=== Assignment ===
What lines of the data below hold the string "switch"? Copy each one.

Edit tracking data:
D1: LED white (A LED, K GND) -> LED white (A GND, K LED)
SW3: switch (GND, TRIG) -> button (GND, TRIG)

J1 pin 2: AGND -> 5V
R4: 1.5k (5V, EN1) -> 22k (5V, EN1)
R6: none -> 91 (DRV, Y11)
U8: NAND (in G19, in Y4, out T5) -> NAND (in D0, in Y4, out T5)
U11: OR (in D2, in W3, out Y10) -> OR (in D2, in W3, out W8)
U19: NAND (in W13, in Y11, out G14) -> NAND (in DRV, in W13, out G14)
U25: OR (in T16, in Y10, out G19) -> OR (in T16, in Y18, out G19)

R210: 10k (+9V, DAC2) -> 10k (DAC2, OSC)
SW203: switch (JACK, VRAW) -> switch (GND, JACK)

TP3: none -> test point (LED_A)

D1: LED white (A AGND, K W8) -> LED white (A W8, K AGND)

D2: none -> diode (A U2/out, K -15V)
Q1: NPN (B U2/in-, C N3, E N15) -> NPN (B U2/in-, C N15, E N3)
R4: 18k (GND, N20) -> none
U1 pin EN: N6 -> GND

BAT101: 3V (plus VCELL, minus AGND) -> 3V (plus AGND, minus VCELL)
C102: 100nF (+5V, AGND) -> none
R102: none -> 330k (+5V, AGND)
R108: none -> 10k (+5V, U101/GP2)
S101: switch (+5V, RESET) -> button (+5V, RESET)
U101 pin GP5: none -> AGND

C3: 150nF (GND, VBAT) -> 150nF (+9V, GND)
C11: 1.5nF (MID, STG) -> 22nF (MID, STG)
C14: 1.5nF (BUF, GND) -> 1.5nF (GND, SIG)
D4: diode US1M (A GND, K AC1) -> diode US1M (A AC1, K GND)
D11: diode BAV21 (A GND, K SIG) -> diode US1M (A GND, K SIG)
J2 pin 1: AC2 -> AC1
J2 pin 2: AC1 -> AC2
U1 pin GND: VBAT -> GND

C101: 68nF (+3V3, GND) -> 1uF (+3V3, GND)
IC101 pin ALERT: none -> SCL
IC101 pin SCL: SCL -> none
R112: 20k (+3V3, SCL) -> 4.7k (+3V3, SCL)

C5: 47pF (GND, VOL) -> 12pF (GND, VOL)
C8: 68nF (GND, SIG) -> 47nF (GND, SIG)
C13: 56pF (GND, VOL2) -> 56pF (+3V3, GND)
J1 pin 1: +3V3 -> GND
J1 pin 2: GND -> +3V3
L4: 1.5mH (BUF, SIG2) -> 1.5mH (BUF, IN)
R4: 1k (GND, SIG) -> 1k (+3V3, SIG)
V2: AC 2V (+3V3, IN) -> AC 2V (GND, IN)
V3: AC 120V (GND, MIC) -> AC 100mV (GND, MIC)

=== Answer to the exercise ===
SW3: switch (GND, TRIG) -> button (GND, TRIG)
SW203: switch (JACK, VRAW) -> switch (GND, JACK)
S101: switch (+5V, RESET) -> button (+5V, RESET)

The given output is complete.